▸ Material shown:

=-=-=-=-=

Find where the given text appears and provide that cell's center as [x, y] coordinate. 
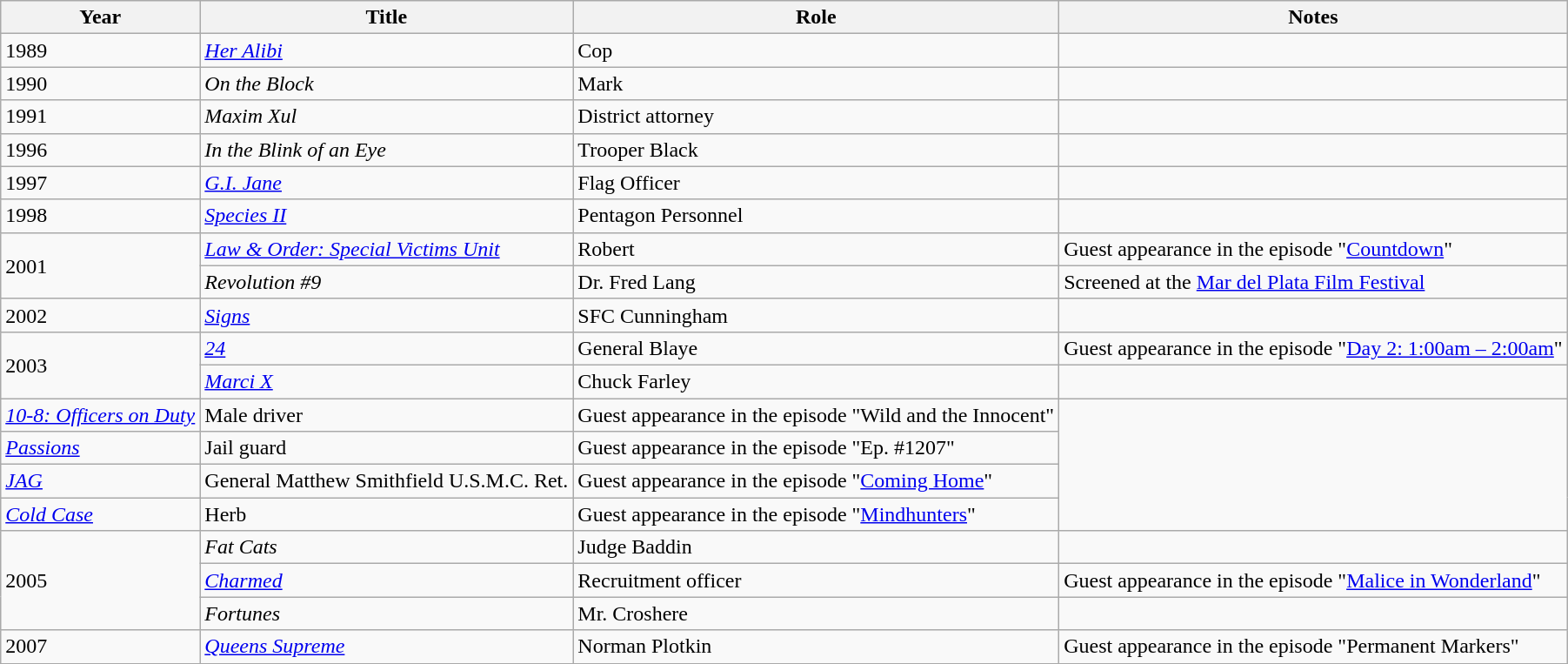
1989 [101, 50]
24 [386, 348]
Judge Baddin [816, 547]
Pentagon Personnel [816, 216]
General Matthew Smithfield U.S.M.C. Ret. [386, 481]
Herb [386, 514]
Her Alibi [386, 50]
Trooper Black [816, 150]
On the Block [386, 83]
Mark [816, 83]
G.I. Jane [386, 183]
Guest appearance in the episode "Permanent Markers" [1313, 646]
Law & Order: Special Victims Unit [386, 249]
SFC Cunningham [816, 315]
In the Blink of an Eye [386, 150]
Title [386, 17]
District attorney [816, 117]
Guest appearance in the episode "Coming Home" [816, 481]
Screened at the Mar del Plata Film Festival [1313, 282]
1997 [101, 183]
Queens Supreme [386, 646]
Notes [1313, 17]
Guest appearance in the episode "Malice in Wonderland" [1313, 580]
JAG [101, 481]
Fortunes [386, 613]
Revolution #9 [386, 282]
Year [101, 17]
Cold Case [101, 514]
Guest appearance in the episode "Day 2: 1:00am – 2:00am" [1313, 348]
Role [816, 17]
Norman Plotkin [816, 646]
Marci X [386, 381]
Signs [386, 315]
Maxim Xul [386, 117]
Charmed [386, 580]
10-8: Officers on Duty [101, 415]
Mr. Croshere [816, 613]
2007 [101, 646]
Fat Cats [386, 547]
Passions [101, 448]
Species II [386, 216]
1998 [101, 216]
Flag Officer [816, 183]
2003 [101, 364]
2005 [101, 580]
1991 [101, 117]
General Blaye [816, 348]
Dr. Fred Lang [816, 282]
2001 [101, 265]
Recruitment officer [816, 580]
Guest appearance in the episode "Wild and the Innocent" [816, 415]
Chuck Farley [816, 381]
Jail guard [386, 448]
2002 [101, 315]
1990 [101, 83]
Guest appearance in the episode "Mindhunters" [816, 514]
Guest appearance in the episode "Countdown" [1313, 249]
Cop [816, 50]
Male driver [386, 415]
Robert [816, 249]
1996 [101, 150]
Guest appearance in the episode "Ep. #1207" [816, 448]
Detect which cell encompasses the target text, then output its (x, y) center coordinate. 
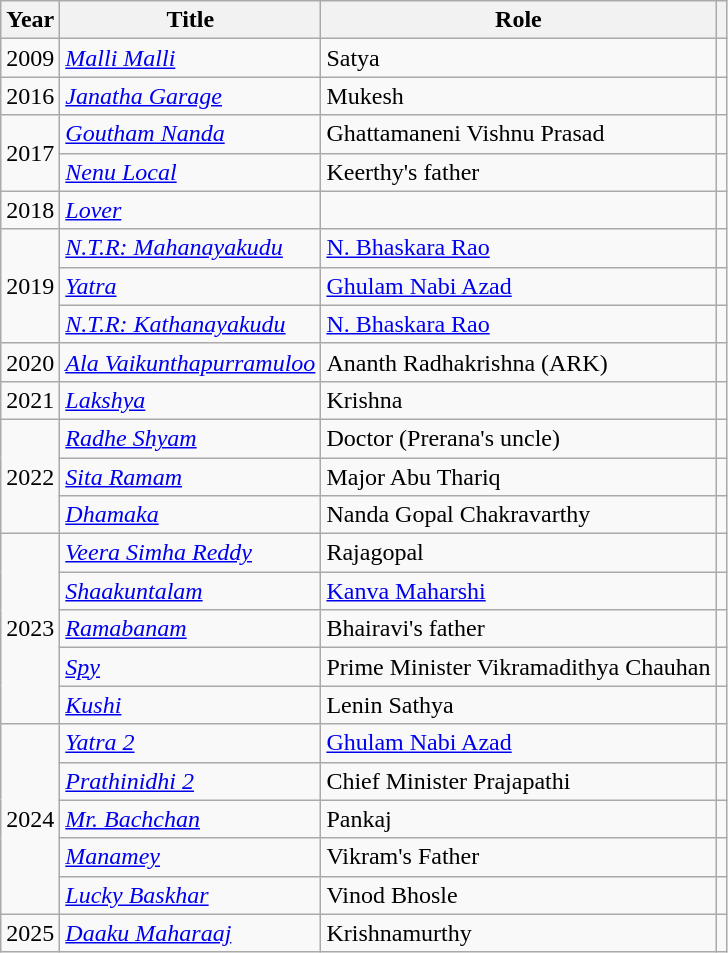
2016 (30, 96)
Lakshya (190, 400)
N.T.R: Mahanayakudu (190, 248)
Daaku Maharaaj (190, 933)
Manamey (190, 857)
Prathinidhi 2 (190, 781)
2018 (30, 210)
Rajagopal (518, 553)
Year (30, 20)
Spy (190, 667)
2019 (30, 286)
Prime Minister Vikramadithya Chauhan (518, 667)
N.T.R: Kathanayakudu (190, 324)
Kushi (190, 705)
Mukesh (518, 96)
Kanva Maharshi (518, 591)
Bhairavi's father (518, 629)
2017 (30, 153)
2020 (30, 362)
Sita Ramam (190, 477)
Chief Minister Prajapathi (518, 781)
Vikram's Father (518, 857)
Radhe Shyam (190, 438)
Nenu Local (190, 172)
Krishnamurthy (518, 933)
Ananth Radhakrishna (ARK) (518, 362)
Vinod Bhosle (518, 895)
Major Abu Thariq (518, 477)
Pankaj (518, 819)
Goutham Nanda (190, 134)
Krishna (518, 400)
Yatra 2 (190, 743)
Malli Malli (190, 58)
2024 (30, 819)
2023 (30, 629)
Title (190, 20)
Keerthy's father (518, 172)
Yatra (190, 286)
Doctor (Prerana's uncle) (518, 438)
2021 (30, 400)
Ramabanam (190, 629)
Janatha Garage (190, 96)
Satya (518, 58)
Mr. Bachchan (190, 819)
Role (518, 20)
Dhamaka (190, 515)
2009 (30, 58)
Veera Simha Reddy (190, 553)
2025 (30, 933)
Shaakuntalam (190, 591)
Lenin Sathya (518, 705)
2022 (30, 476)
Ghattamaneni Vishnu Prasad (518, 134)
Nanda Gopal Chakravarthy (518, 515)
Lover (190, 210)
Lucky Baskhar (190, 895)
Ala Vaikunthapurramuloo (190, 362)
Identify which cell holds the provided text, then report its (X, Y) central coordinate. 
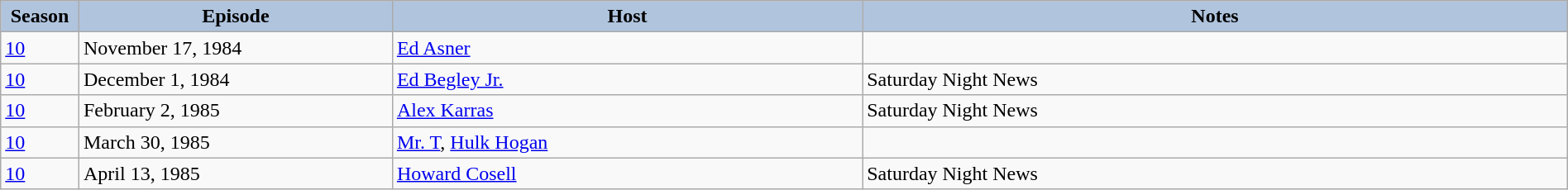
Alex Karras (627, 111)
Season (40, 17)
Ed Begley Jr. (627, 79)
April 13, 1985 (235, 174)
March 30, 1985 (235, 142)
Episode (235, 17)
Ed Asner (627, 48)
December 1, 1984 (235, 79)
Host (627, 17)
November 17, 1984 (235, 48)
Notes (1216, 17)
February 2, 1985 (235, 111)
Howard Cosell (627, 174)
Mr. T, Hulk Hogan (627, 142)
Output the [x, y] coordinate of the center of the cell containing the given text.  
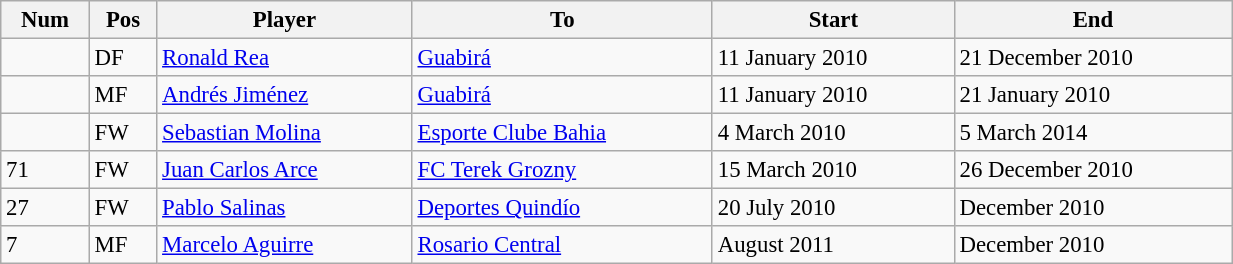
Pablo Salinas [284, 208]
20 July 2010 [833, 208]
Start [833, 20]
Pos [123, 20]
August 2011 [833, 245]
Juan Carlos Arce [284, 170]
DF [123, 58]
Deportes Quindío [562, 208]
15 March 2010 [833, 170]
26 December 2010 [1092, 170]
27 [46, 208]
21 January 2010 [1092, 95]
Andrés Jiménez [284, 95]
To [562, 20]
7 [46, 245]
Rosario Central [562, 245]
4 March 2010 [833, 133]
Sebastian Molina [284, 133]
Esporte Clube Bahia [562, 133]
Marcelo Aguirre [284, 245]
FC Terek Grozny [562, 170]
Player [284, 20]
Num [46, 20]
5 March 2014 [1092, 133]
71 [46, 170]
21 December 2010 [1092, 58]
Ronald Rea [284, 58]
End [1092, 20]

=-=-=-=-=

Render every line of the entries above as a two-column Markdown table headed Row and Text, with the row number under Row and the line under Text. Skip blank lines and leave the pictures out.

| Row | Text |
|---|---|
| 1 | Find where the given text appears and provide that cell's center as [x, y] coordinate.  |
| 2 | 1989 [101, 50] |
| 3 | 24 [386, 348] |
| 4 | Judge Baddin [816, 547] |
| 5 | Pentagon Personnel [816, 216] |
| 6 | General Matthew Smithfield U.S.M.C. Ret. [386, 481] |
| 7 | Herb [386, 514] |
| 8 | Her Alibi [386, 50] |
| 9 | Trooper Black [816, 150] |
| 10 | On the Block [386, 83] |
| 11 | Mark [816, 83] |
| 12 | G.I. Jane [386, 183] |
| 13 | Guest appearance in the episode "Permanent Markers" [1313, 646] |
| 14 | Law & Order: Special Victims Unit [386, 249] |
| 15 | SFC Cunningham [816, 315] |
| 16 | In the Blink of an Eye [386, 150] |
| 17 | Title [386, 17] |
| 18 | District attorney [816, 117] |
| 19 | Guest appearance in the episode "Coming Home" [816, 481] |
| 20 | Screened at the Mar del Plata Film Festival [1313, 282] |
| 21 | 1997 [101, 183] |
| 22 | Queens Supreme [386, 646] |
| 23 | Notes [1313, 17] |
| 24 | Guest appearance in the episode "Malice in Wonderland" [1313, 580] |
| 25 | JAG [101, 481] |
| 26 | Fortunes [386, 613] |
| 27 | Revolution #9 [386, 282] |
| 28 | Year [101, 17] |
| 29 | Cold Case [101, 514] |
| 30 | Guest appearance in the episode "Day 2: 1:00am – 2:00am" [1313, 348] |
| 31 | Role [816, 17] |
| 32 | Norman Plotkin [816, 646] |
| 33 | Marci X [386, 381] |
| 34 | Signs [386, 315] |
| 35 | Maxim Xul [386, 117] |
| 36 | Charmed [386, 580] |
| 37 | 10-8: Officers on Duty [101, 415] |
| 38 | Mr. Croshere [816, 613] |
| 39 | 2007 [101, 646] |
| 40 | Fat Cats [386, 547] |
| 41 | Passions [101, 448] |
| 42 | Species II [386, 216] |
| 43 | 1998 [101, 216] |
| 44 | Flag Officer [816, 183] |
| 45 | 2003 [101, 364] |
| 46 | 2005 [101, 580] |
| 47 | 1991 [101, 117] |
| 48 | General Blaye [816, 348] |
| 49 | Dr. Fred Lang [816, 282] |
| 50 | 2001 [101, 265] |
| 51 | Recruitment officer [816, 580] |
| 52 | Guest appearance in the episode "Wild and the Innocent" [816, 415] |
| 53 | Chuck Farley [816, 381] |
| 54 | Jail guard [386, 448] |
| 55 | 2002 [101, 315] |
| 56 | 1990 [101, 83] |
| 57 | Guest appearance in the episode "Mindhunters" [816, 514] |
| 58 | Guest appearance in the episode "Countdown" [1313, 249] |
| 59 | Cop [816, 50] |
| 60 | Male driver [386, 415] |
| 61 | Robert [816, 249] |
| 62 | 1996 [101, 150] |
| 63 | Guest appearance in the episode "Ep. #1207" [816, 448] |
| 64 | Detect which cell encompasses the target text, then output its (x, y) center coordinate.  |
| 65 | 2016 (30, 96) |
| 66 | Lakshya (190, 400) |
| 67 | N.T.R: Mahanayakudu (190, 248) |
| 68 | Daaku Maharaaj (190, 933) |
| 69 | Manamey (190, 857) |
| 70 | Prathinidhi 2 (190, 781) |
| 71 | 2018 (30, 210) |
| 72 | Rajagopal (518, 553) |
| 73 | Year (30, 20) |
| 74 | Spy (190, 667) |
| 75 | 2019 (30, 286) |
| 76 | Prime Minister Vikramadithya Chauhan (518, 667) |
| 77 | N.T.R: Kathanayakudu (190, 324) |
| 78 | Kushi (190, 705) |
| 79 | Mukesh (518, 96) |
| 80 | Kanva Maharshi (518, 591) |
| 81 | Bhairavi's father (518, 629) |
| 82 | 2017 (30, 153) |
| 83 | 2020 (30, 362) |
| 84 | Sita Ramam (190, 477) |
| 85 | Chief Minister Prajapathi (518, 781) |
| 86 | Vikram's Father (518, 857) |
| 87 | Radhe Shyam (190, 438) |
| 88 | Nenu Local (190, 172) |
| 89 | Krishnamurthy (518, 933) |
| 90 | Ananth Radhakrishna (ARK) (518, 362) |
| 91 | Vinod Bhosle (518, 895) |
| 92 | Major Abu Thariq (518, 477) |
| 93 | Pankaj (518, 819) |
| 94 | Goutham Nanda (190, 134) |
| 95 | Krishna (518, 400) |
| 96 | Yatra 2 (190, 743) |
| 97 | Malli Malli (190, 58) |
| 98 | 2024 (30, 819) |
| 99 | 2023 (30, 629) |
| 100 | Title (190, 20) |
| 101 | Keerthy's father (518, 172) |
| 102 | Yatra (190, 286) |
| 103 | Doctor (Prerana's uncle) (518, 438) |
| 104 | 2021 (30, 400) |
| 105 | Ramabanam (190, 629) |
| 106 | Janatha Garage (190, 96) |
| 107 | Satya (518, 58) |
| 108 | Mr. Bachchan (190, 819) |
| 109 | Role (518, 20) |
| 110 | Dhamaka (190, 515) |
| 111 | 2009 (30, 58) |
| 112 | Veera Simha Reddy (190, 553) |
| 113 | 2025 (30, 933) |
| 114 | Shaakuntalam (190, 591) |
| 115 | Lenin Sathya (518, 705) |
| 116 | 2022 (30, 476) |
| 117 | Ghattamaneni Vishnu Prasad (518, 134) |
| 118 | Nanda Gopal Chakravarthy (518, 515) |
| 119 | Lover (190, 210) |
| 120 | Lucky Baskhar (190, 895) |
| 121 | Ala Vaikunthapurramuloo (190, 362) |
| 122 | Identify which cell holds the provided text, then report its (X, Y) central coordinate.  |
| 123 | Alex Karras (627, 111) |
| 124 | Season (40, 17) |
| 125 | Ed Begley Jr. (627, 79) |
| 126 | April 13, 1985 (235, 174) |
| 127 | March 30, 1985 (235, 142) |
| 128 | Episode (235, 17) |
| 129 | Ed Asner (627, 48) |
| 130 | December 1, 1984 (235, 79) |
| 131 | Host (627, 17) |
| 132 | November 17, 1984 (235, 48) |
| 133 | Notes (1216, 17) |
| 134 | February 2, 1985 (235, 111) |
| 135 | Howard Cosell (627, 174) |
| 136 | Mr. T, Hulk Hogan (627, 142) |
| 137 | Output the [x, y] coordinate of the center of the cell containing the given text.   |
| 138 | Pablo Salinas [284, 208] |
| 139 | 20 July 2010 [833, 208] |
| 140 | Start [833, 20] |
| 141 | Pos [123, 20] |
| 142 | August 2011 [833, 245] |
| 143 | Juan Carlos Arce [284, 170] |
| 144 | DF [123, 58] |
| 145 | Deportes Quindío [562, 208] |
| 146 | 15 March 2010 [833, 170] |
| 147 | 26 December 2010 [1092, 170] |
| 148 | 27 [46, 208] |
| 149 | 21 January 2010 [1092, 95] |
| 150 | Andrés Jiménez [284, 95] |
| 151 | To [562, 20] |
| 152 | 7 [46, 245] |
| 153 | Rosario Central [562, 245] |
| 154 | 4 March 2010 [833, 133] |
| 155 | Sebastian Molina [284, 133] |
| 156 | Esporte Clube Bahia [562, 133] |
| 157 | Marcelo Aguirre [284, 245] |
| 158 | FC Terek Grozny [562, 170] |
| 159 | Player [284, 20] |
| 160 | Num [46, 20] |
| 161 | 5 March 2014 [1092, 133] |
| 162 | 71 [46, 170] |
| 163 | 21 December 2010 [1092, 58] |
| 164 | Ronald Rea [284, 58] |
| 165 | End [1092, 20] |